> [Directions]:
State how many lines of the records contain the string "major", counting only matches with the same case. Reply with the number alone.

> [Source data]:
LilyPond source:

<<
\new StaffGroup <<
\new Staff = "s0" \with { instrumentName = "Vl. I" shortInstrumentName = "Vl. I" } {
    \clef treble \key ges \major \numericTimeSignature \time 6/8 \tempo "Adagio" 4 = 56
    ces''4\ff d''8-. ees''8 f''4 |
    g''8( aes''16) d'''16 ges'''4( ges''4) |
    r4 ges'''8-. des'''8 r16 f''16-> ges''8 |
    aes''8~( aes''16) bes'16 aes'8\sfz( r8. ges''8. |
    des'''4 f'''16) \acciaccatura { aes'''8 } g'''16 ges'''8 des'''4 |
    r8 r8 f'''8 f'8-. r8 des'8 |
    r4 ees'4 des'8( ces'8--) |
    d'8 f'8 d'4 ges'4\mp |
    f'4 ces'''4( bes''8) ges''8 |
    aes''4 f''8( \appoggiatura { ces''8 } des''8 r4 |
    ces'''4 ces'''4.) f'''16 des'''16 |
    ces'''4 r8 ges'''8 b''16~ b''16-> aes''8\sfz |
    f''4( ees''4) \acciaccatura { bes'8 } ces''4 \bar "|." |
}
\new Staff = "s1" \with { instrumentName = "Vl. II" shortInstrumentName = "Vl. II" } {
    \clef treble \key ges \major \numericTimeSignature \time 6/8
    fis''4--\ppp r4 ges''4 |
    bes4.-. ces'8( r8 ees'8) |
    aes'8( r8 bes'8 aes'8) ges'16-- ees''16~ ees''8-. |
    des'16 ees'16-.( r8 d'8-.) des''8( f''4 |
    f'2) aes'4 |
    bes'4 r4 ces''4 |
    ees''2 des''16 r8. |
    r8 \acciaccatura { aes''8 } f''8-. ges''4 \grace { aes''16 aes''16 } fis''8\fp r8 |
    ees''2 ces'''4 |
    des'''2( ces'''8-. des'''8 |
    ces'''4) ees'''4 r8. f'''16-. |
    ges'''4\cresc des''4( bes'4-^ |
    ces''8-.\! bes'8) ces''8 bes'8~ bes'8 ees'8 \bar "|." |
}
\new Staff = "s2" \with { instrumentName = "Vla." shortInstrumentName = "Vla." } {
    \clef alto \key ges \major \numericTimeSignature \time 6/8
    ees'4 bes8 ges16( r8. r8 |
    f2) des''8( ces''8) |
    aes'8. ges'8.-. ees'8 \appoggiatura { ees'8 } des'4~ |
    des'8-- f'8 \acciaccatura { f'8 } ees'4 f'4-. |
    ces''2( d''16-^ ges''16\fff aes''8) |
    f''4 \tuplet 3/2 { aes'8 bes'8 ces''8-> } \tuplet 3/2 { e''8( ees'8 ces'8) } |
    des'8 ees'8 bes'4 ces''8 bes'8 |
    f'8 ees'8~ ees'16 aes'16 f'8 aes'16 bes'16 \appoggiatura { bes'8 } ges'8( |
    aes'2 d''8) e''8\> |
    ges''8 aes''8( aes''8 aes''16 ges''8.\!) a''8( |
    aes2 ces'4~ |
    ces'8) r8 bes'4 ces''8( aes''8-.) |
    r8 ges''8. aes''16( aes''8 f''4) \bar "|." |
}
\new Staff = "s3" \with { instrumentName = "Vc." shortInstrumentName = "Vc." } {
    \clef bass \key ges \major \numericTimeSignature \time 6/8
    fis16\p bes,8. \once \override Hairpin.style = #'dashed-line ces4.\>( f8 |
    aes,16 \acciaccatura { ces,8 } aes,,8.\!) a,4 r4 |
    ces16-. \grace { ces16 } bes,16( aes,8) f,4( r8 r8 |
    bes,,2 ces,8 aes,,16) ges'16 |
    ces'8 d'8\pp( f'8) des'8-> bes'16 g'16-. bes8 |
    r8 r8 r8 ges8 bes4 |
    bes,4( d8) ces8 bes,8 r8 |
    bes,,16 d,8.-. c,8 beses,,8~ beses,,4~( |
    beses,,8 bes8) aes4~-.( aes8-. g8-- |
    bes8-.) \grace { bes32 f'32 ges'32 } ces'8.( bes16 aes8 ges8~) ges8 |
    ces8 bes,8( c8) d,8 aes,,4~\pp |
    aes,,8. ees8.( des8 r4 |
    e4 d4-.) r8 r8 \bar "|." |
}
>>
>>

> [The response]:
4